» **WHAT YOU HAVE TO DO**: From the data below, return every line that contains the string "above".

» **SUPPLIED INFORMATION**:
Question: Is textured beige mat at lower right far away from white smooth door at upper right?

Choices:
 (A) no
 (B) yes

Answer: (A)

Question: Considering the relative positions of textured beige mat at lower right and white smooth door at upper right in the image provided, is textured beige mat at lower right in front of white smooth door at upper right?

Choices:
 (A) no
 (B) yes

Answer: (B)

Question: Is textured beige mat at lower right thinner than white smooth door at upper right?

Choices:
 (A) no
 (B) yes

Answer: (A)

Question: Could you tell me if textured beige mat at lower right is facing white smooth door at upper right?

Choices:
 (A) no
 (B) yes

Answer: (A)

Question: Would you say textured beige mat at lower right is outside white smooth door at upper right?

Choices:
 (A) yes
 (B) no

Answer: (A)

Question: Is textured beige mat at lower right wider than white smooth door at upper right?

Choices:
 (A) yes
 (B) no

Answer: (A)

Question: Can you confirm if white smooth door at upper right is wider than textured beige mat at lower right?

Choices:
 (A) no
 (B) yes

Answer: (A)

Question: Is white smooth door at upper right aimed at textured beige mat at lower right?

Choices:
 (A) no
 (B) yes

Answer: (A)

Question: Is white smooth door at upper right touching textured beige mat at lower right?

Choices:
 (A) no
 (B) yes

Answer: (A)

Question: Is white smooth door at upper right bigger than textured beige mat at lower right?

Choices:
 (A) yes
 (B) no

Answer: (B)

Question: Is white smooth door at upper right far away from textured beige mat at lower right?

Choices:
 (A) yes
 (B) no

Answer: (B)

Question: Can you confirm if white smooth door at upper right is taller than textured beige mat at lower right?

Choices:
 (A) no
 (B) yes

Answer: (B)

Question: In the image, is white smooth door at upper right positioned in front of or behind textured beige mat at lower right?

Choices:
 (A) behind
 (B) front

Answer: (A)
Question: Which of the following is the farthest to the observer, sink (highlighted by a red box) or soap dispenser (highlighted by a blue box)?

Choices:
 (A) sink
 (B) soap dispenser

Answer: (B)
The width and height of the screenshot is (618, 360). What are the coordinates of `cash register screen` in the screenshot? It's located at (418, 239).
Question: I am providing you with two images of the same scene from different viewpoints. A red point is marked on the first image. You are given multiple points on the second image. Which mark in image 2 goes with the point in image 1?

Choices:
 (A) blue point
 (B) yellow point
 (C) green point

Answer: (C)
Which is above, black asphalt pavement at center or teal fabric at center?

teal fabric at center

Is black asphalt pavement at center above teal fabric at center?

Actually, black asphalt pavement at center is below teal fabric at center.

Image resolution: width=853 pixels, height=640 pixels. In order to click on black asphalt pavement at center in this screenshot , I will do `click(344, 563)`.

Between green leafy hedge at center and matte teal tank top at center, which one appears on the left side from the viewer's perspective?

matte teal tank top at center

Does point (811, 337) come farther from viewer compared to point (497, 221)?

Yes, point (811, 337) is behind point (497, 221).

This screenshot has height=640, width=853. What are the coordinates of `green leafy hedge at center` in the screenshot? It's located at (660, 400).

» **SOLUTION**:
Which is above, black asphalt pavement at center or teal fabric at center?
Is black asphalt pavement at center above teal fabric at center?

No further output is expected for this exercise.